• _ABOUT THIS EXERCISE_:
The expected response is the full listing, retyped exactly, without its images.

• _DATASET EXCERPTS_:
===
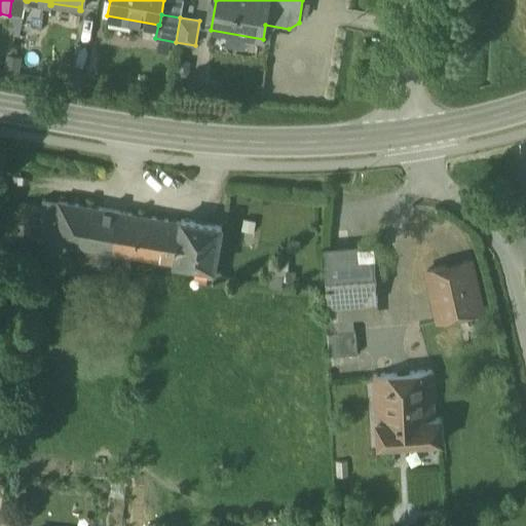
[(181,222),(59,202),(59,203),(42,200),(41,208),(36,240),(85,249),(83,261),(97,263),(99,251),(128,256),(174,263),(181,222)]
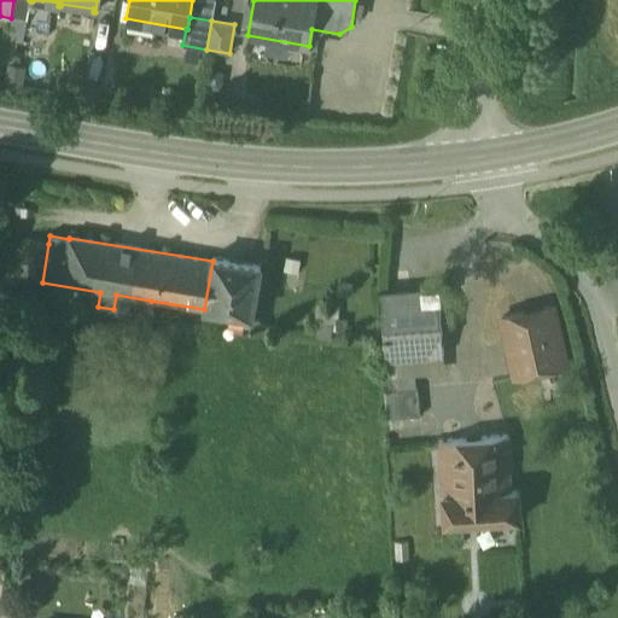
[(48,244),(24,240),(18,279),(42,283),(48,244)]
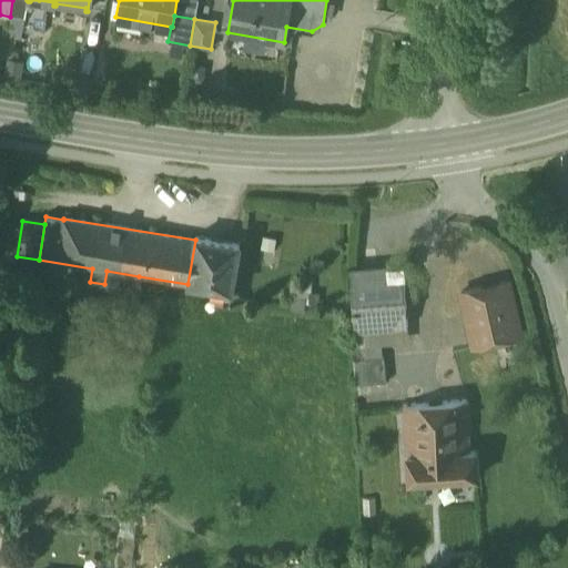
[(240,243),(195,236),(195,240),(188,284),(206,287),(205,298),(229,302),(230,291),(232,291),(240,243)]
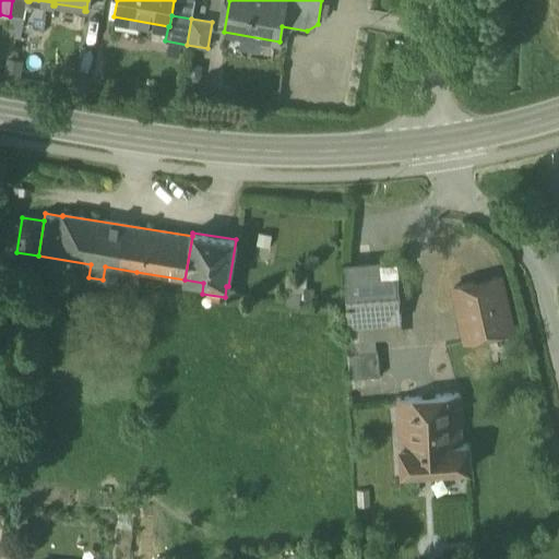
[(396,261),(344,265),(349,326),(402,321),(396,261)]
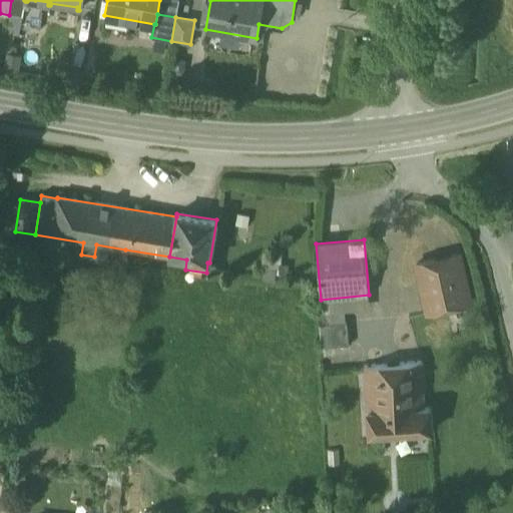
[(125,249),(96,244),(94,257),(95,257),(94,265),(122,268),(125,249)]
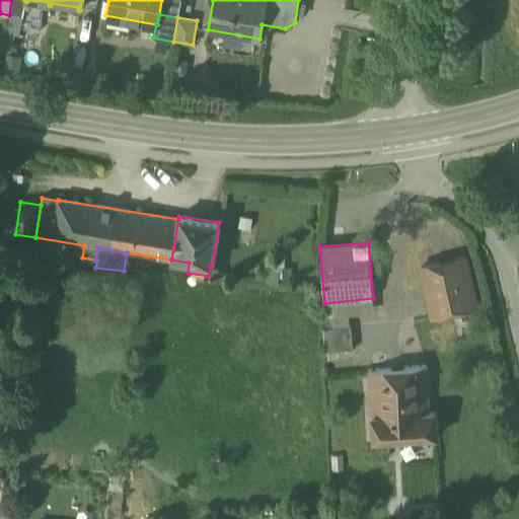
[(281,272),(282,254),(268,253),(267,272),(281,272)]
===
• _RESPONSE TO THIS EXERCISE_:
[(181,222),(59,202),(59,203),(42,200),(41,208),(36,240),(85,249),(83,261),(97,263),(99,251),(128,256),(174,263),(181,222)]
[(48,244),(24,240),(18,279),(42,283),(48,244)]
[(240,243),(195,236),(195,240),(188,284),(206,287),(205,298),(229,302),(230,291),(232,291),(240,243)]
[(396,261),(344,265),(349,326),(402,321),(396,261)]
[(125,249),(96,244),(94,257),(95,257),(94,265),(122,268),(125,249)]
[(281,272),(282,254),(268,253),(267,272),(281,272)]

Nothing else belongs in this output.